[[ GIVEN DATA, beginning ]]
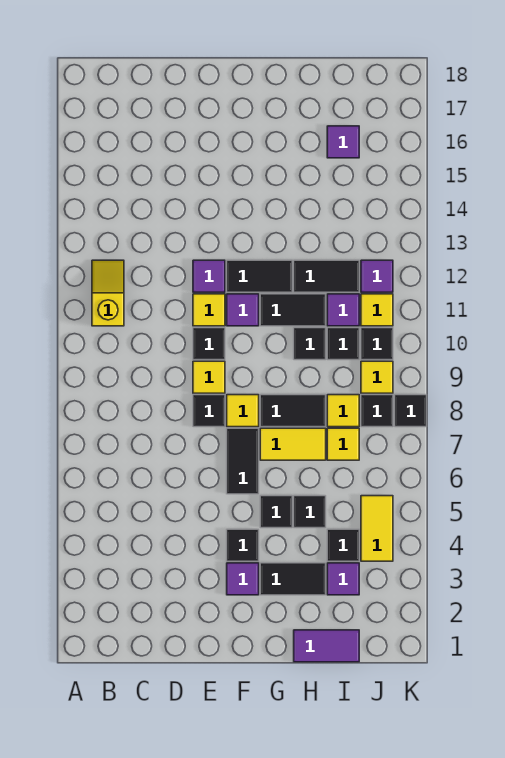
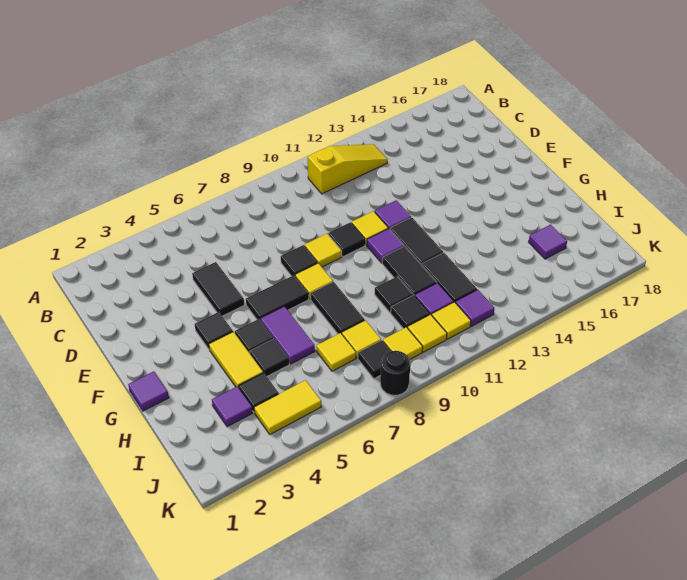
yellow slope B11:B12 level 1 top 11 -> yellow slope B11:B13 level 1 top 11
purple tile F3 level 1 -> purple tile G1 level 1
black tile G3:H3 level 1 -> black tile D5:E5 level 1
yellow tile G7:H7 level 1 -> yellow tile G4:H4 level 1
purple tile H1:I1 level 1 -> purple tile G6:H6 level 1
black tile J10 level 1 -> yellow tile J10 level 1
black tile K8 level 1 -> black round brick K8 level 1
[[ GIVEN DATA, end ]]
- [THE PROBLEM]
Please print everything in the material exactly, apart from the pictures.

- [RESPONSE BELOW]
yellow slope B11:B12 level 1 top 11 -> yellow slope B11:B13 level 1 top 11
purple tile F3 level 1 -> purple tile G1 level 1
black tile G3:H3 level 1 -> black tile D5:E5 level 1
yellow tile G7:H7 level 1 -> yellow tile G4:H4 level 1
purple tile H1:I1 level 1 -> purple tile G6:H6 level 1
black tile J10 level 1 -> yellow tile J10 level 1
black tile K8 level 1 -> black round brick K8 level 1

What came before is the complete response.